■ Brief: Return, word for word, the lines of the records from the line with "pink trapezoid: rotated" to the line with "blue pentagon: rotated 4 degrees clockwise", both of those lines included.

■ Material provided:
= = = = =

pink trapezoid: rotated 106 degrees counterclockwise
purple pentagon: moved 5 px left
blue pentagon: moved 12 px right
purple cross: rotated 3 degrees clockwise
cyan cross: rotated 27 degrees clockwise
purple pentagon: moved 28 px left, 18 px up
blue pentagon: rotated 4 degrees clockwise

= = = = =

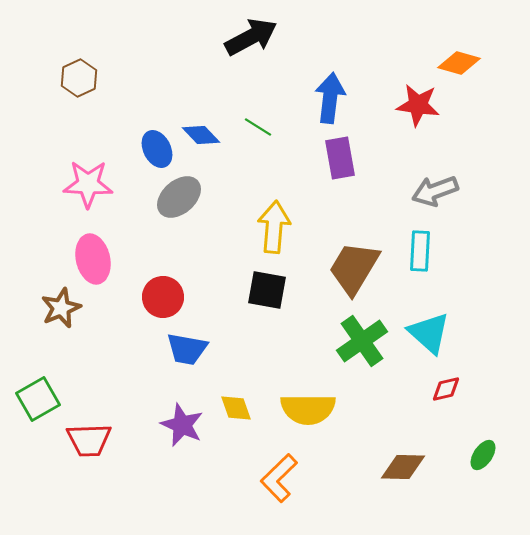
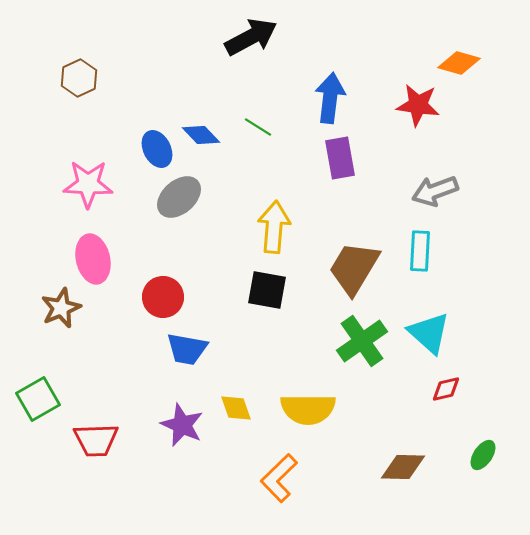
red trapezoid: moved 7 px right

= = = = =

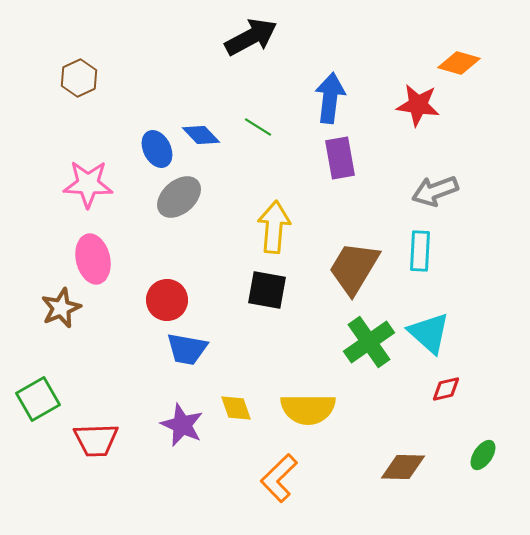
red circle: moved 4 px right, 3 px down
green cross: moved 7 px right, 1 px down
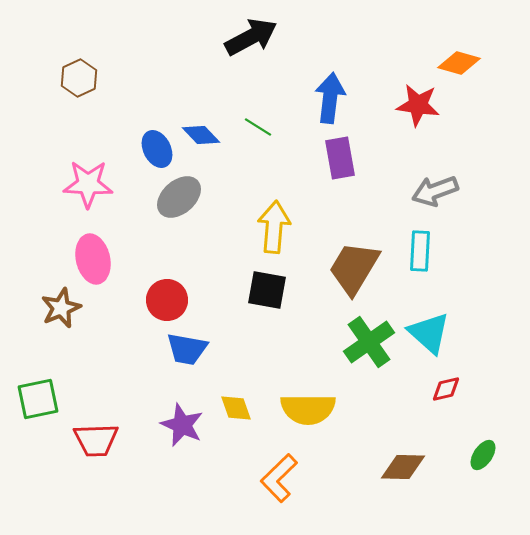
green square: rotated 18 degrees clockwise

= = = = =

■ Complete response:
pink trapezoid: rotated 106 degrees counterclockwise
purple pentagon: moved 5 px left
blue pentagon: moved 12 px right
purple cross: rotated 3 degrees clockwise
cyan cross: rotated 27 degrees clockwise
purple pentagon: moved 28 px left, 18 px up
blue pentagon: rotated 4 degrees clockwise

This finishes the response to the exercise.